* **What to produce**
Render the stretch from the line containing "The object closer" through the line containing "Considering their positions, is velvet" as a JSON array of strings, one string per line, omitting blank lines.

* **Dataset records**
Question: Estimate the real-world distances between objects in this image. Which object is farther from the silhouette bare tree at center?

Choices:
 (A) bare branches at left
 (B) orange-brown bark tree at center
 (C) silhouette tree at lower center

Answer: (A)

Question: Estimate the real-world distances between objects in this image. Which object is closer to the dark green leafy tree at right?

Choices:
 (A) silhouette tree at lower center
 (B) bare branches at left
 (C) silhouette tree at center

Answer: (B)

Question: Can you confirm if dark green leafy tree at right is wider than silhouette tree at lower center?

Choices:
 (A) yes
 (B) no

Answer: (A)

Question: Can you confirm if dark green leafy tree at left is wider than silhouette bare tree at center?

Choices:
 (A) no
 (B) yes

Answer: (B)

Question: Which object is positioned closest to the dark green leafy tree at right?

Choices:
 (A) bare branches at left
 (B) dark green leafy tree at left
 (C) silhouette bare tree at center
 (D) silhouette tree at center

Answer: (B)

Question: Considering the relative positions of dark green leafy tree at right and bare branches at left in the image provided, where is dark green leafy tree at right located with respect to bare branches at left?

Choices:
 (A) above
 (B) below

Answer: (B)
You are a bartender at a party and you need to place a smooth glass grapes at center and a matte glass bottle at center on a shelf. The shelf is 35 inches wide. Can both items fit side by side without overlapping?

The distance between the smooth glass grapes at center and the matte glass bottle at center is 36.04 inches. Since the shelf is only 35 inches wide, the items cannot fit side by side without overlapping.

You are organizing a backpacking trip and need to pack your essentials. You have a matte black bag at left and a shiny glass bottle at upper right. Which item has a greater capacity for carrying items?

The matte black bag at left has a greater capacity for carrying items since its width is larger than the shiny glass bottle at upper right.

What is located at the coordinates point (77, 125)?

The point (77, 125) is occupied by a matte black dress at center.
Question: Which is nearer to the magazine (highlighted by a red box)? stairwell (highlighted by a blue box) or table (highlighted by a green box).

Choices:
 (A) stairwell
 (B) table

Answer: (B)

...

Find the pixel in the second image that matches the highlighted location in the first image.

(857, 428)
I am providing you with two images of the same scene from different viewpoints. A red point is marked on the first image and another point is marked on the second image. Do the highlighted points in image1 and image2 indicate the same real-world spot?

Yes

--

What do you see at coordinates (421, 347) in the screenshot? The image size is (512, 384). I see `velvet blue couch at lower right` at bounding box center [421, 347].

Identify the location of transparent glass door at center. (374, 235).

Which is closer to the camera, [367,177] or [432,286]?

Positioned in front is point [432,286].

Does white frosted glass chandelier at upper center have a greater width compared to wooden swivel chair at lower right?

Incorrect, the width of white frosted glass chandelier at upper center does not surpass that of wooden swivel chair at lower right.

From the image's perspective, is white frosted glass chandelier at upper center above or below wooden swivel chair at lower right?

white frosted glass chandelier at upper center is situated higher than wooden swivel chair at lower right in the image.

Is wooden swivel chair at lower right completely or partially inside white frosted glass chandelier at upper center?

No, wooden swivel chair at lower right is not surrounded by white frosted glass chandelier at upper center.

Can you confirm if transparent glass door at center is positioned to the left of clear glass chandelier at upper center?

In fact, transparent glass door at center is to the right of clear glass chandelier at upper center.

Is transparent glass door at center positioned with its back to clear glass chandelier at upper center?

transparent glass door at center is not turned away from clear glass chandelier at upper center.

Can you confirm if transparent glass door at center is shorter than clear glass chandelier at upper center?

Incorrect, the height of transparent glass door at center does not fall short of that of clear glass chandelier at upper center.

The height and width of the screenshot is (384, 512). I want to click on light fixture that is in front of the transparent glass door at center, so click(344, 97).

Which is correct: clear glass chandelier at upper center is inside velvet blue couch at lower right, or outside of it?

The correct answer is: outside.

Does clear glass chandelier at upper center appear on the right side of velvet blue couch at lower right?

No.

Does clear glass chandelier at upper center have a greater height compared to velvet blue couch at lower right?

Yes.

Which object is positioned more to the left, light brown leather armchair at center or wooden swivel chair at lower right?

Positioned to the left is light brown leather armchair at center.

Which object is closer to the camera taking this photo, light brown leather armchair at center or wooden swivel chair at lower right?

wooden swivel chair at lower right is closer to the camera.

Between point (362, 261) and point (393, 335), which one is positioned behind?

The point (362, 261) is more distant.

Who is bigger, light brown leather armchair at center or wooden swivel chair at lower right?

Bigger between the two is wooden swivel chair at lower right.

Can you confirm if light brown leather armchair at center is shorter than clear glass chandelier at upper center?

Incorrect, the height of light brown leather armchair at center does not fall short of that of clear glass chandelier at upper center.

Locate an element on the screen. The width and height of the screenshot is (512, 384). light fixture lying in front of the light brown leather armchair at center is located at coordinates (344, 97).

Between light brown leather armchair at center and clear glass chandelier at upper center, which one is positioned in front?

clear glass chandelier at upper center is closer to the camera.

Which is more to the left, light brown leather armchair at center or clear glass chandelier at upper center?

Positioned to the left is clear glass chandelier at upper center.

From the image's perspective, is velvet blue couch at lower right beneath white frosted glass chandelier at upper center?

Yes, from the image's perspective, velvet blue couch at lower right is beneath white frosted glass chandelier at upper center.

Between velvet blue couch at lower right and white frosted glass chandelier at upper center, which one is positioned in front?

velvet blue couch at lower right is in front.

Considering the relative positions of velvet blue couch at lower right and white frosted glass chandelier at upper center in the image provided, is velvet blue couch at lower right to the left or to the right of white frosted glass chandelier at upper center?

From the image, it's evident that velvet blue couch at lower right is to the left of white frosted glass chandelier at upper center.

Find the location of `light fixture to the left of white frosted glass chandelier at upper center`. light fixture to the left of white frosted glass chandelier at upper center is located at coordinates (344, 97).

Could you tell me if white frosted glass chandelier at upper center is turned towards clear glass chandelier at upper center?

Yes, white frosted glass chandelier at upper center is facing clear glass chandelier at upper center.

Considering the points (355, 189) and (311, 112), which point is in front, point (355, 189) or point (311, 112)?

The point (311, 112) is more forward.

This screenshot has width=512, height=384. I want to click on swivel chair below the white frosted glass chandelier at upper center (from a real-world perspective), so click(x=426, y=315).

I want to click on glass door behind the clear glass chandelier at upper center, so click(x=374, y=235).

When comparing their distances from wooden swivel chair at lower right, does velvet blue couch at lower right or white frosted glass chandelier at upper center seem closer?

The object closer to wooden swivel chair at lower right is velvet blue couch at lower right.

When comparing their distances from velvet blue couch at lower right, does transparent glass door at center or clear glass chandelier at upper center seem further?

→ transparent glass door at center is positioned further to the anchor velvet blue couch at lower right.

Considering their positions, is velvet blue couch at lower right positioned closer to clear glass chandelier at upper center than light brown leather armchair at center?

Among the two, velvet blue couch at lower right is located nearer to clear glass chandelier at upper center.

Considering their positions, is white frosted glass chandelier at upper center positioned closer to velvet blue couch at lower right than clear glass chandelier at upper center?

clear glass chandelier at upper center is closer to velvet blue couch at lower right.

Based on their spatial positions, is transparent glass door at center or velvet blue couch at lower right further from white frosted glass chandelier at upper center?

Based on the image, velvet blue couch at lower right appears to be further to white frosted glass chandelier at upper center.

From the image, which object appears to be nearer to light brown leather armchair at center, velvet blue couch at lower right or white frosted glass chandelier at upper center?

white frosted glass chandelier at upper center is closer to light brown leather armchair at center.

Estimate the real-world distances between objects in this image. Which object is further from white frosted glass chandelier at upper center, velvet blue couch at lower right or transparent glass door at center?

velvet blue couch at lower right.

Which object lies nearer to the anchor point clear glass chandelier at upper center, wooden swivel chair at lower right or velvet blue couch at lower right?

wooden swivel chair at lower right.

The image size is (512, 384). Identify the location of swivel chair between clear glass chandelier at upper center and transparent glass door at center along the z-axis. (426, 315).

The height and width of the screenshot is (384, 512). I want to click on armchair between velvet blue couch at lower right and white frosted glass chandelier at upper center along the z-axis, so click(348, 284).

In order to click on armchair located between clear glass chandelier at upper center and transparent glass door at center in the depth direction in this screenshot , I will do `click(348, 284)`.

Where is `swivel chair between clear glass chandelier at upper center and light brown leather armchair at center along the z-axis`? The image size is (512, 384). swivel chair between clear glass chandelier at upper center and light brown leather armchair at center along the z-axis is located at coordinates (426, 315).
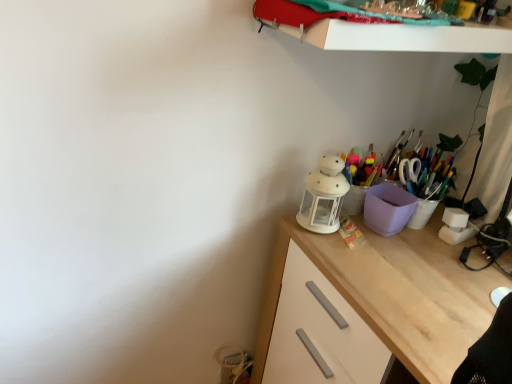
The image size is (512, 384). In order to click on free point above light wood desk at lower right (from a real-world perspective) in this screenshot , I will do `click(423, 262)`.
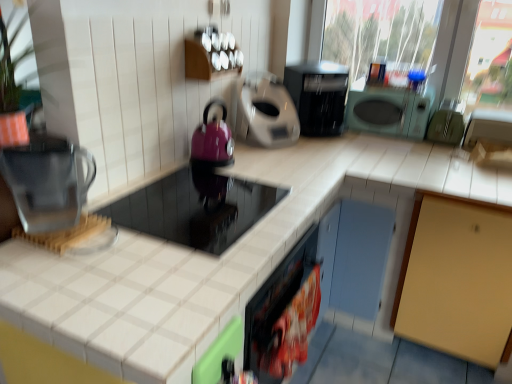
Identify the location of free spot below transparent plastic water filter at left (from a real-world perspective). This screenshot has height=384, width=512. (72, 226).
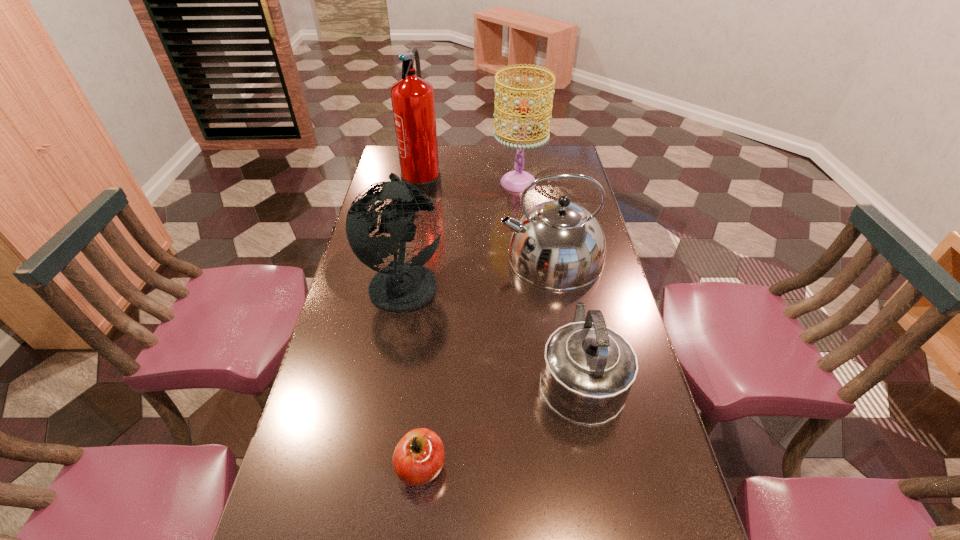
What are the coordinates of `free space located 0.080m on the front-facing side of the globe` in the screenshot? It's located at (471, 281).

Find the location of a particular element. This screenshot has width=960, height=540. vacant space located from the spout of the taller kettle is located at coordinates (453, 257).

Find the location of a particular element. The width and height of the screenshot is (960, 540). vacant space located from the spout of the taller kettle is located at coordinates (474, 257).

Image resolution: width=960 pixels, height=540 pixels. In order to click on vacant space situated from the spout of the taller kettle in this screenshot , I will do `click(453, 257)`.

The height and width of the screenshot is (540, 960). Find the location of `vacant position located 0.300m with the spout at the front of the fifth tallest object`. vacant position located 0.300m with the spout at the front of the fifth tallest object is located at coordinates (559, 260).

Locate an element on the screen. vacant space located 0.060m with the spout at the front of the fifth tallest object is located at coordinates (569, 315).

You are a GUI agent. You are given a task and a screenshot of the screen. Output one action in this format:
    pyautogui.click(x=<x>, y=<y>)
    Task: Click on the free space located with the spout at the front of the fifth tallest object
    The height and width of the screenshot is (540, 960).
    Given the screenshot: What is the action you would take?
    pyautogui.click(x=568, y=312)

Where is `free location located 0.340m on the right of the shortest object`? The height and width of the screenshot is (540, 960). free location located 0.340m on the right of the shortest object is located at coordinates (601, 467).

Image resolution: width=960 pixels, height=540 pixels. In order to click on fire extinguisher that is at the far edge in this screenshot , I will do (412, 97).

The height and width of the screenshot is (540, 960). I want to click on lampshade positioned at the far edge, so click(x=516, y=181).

* **Task answer**
[
  "The object closer to wooden swivel chair at lower right is velvet blue couch at lower right.",
  "When comparing their distances from velvet blue couch at lower right, does transparent glass door at center or clear glass chandelier at upper center seem further?",
  "→ transparent glass door at center is positioned further to the anchor velvet blue couch at lower right.",
  "Considering their positions, is velvet blue couch at lower right positioned closer to clear glass chandelier at upper center than light brown leather armchair at center?"
]